Object change listings
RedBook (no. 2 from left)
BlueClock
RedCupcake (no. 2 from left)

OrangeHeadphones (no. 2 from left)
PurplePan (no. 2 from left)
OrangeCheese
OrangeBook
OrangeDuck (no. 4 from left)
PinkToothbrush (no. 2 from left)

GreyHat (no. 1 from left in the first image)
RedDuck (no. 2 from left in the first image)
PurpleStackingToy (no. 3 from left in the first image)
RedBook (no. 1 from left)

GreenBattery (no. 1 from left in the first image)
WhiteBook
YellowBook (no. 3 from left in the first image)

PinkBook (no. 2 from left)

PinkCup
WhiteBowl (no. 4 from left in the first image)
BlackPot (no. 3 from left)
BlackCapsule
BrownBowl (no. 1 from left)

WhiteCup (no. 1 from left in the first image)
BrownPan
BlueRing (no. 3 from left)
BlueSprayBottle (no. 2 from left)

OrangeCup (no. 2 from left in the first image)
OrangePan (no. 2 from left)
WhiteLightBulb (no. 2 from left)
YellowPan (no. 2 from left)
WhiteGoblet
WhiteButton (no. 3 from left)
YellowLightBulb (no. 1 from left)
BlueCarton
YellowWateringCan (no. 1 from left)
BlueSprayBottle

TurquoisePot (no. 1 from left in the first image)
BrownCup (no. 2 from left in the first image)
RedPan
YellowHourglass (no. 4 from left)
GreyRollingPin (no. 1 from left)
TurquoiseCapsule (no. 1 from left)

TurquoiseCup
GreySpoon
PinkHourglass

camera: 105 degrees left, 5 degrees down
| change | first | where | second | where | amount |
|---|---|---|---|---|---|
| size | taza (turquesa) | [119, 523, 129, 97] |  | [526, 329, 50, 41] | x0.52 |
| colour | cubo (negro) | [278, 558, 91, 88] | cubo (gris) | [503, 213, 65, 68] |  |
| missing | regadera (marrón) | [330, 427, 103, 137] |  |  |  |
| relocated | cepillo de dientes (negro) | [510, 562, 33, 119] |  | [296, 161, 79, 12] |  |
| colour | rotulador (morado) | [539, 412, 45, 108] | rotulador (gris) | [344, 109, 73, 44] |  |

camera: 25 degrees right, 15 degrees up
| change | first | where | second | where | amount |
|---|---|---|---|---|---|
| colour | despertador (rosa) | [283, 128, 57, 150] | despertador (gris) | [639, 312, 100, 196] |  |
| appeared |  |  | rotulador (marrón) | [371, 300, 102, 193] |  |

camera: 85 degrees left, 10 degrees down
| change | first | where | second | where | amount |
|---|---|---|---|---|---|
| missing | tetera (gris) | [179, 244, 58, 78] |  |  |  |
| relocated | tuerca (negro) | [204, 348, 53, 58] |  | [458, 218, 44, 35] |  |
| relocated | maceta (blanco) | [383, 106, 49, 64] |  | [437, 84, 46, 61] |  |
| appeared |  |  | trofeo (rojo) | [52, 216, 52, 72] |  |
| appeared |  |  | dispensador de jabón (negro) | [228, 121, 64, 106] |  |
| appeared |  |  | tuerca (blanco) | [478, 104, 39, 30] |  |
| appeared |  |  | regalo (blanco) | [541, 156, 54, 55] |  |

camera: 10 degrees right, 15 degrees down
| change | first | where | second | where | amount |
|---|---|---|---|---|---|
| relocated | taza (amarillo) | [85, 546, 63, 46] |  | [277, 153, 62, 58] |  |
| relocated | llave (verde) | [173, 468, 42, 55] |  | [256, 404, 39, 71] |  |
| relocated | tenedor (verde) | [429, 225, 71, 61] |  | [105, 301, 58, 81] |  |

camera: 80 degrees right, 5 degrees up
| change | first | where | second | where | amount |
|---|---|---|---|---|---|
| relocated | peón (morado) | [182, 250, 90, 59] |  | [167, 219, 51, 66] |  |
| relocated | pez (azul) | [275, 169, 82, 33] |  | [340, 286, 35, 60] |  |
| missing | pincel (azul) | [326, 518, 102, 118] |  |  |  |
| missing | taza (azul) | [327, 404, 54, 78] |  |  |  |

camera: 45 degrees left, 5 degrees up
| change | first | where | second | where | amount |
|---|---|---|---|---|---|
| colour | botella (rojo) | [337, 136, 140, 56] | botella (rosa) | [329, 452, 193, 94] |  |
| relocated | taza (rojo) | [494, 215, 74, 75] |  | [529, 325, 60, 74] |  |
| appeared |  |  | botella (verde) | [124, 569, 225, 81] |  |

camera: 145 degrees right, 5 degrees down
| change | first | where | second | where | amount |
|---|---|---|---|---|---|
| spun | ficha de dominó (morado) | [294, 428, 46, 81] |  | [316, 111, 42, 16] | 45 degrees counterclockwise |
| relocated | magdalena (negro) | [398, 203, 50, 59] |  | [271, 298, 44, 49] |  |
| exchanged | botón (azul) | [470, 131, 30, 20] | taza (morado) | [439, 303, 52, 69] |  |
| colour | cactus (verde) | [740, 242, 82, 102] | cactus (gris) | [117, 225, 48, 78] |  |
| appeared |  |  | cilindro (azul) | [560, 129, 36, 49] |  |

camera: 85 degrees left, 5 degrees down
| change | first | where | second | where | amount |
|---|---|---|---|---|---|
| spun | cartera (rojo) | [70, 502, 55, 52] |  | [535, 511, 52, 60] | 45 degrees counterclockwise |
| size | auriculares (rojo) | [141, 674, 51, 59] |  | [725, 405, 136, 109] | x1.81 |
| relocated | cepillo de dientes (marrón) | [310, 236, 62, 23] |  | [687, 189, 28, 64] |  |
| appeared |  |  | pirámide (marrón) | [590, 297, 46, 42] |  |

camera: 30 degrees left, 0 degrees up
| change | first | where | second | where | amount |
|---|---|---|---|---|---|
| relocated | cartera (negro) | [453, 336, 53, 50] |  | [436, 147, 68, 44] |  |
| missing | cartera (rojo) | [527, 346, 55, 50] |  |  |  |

* Exercise directions *
In the entries above, find the line with "missing | regadera" and the line with "de dientes (negro)", then restate word for word both of them and every line between, with nothing more.

* Your response *
| missing | regadera (marrón) | [330, 427, 103, 137] |  |  |  |
| relocated | cepillo de dientes (negro) | [510, 562, 33, 119] |  | [296, 161, 79, 12] |  |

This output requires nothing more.